**Your instructions:**
With the pictures removed, please write out every line below exactly as given.

**Dataset section:**
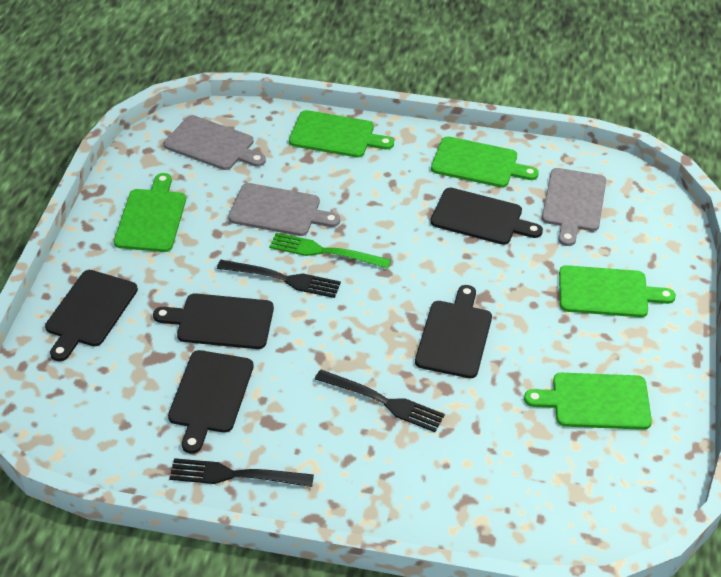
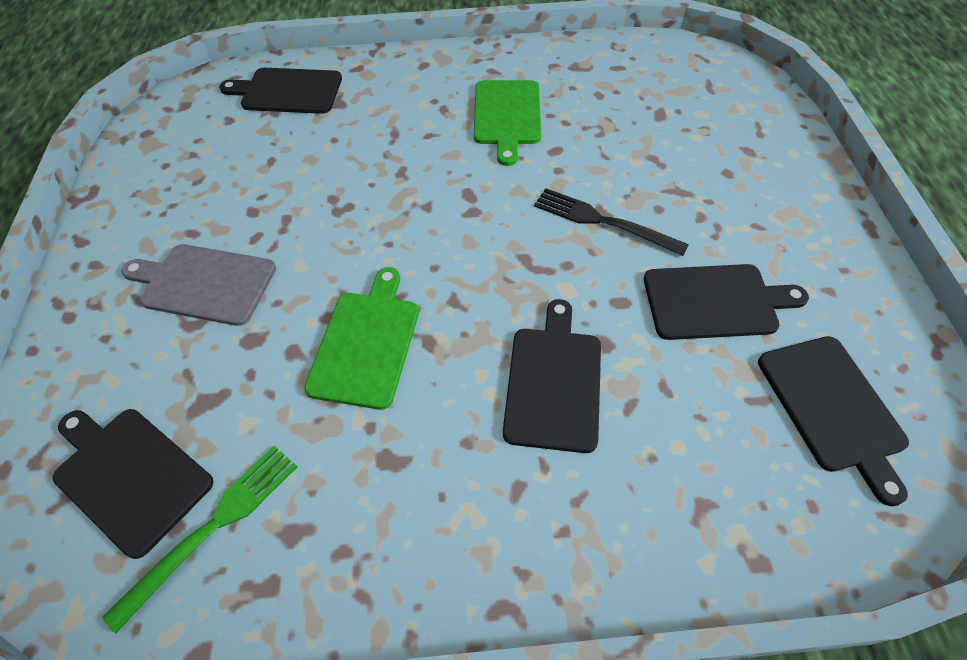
black fork: 3 -> 1
green cutting board: 5 -> 2
grey cutting board: 3 -> 1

**Reply:**
black fork: 3 -> 1
green cutting board: 5 -> 2
grey cutting board: 3 -> 1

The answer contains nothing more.